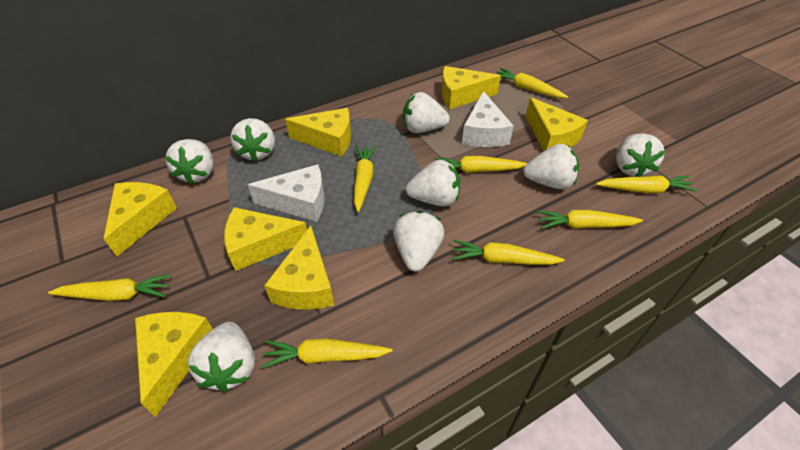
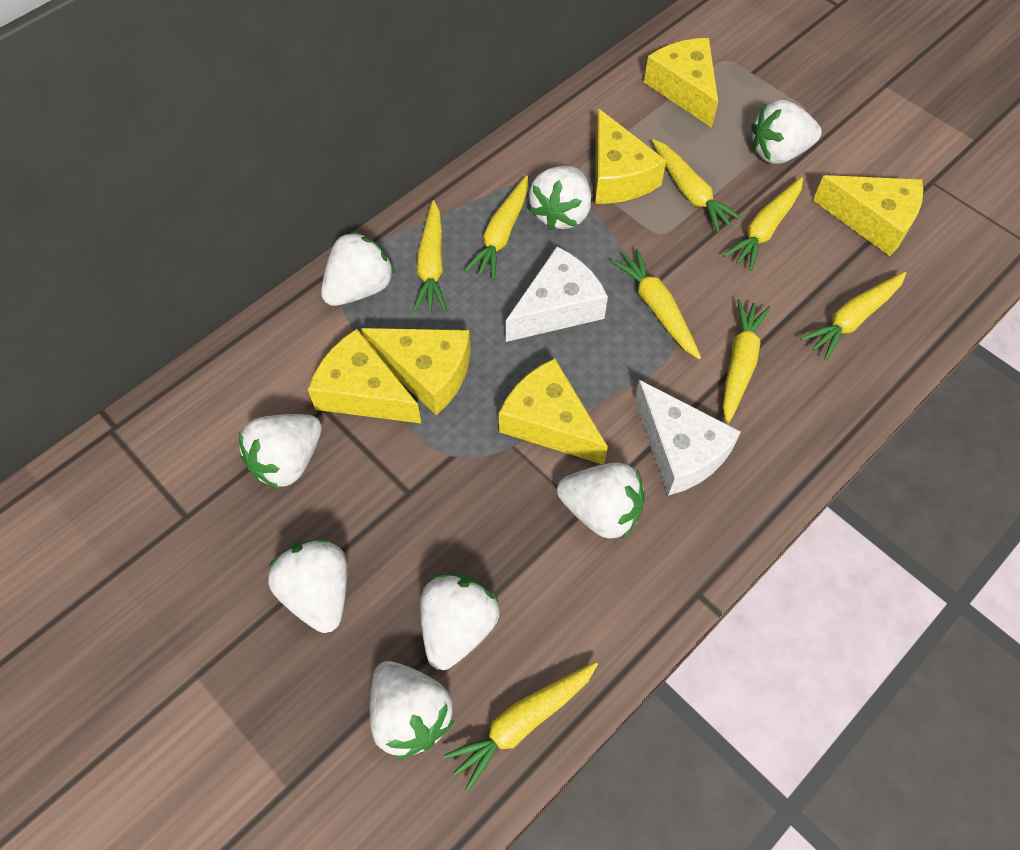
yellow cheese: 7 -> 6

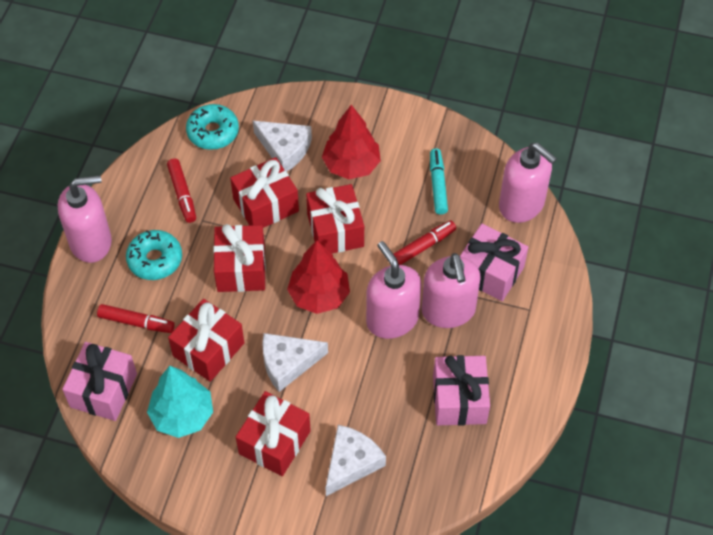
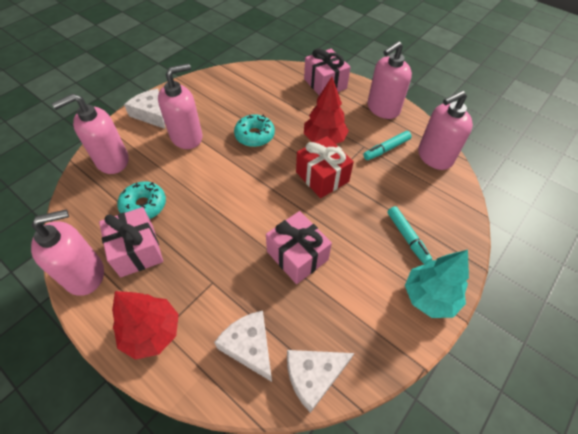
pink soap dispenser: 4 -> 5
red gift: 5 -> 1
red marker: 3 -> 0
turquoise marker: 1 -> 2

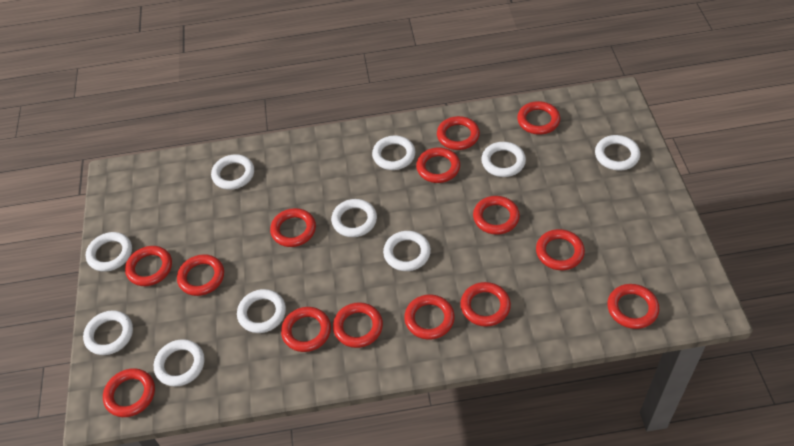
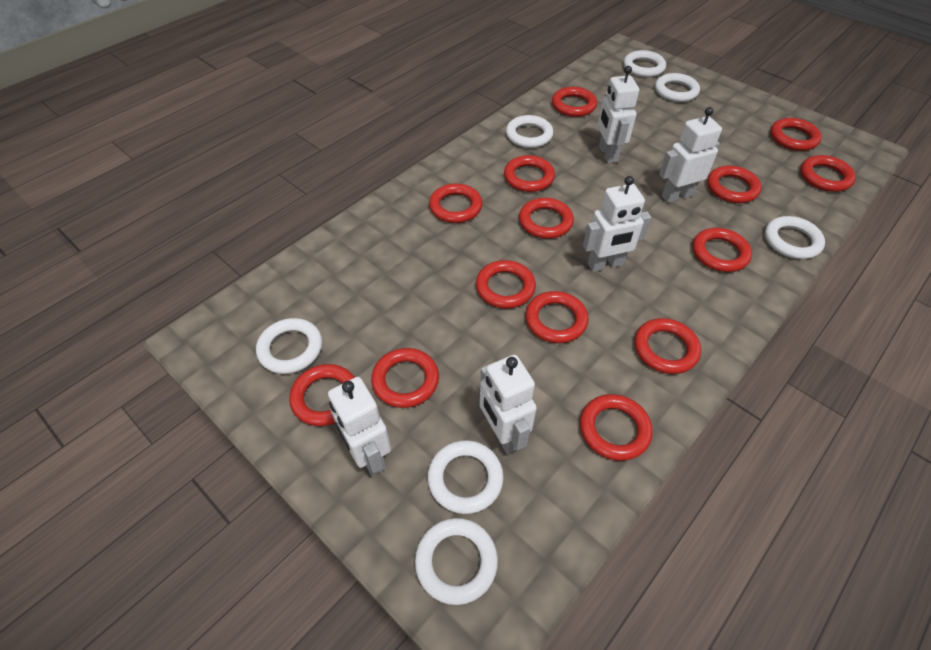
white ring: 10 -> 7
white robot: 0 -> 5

____

▶ **What is being asked**
Retype the data word for word and keep the pictures out of it.

▶ **Result of the task**
yellow cheese: 7 -> 6

pink soap dispenser: 4 -> 5
red gift: 5 -> 1
red marker: 3 -> 0
turquoise marker: 1 -> 2

white ring: 10 -> 7
white robot: 0 -> 5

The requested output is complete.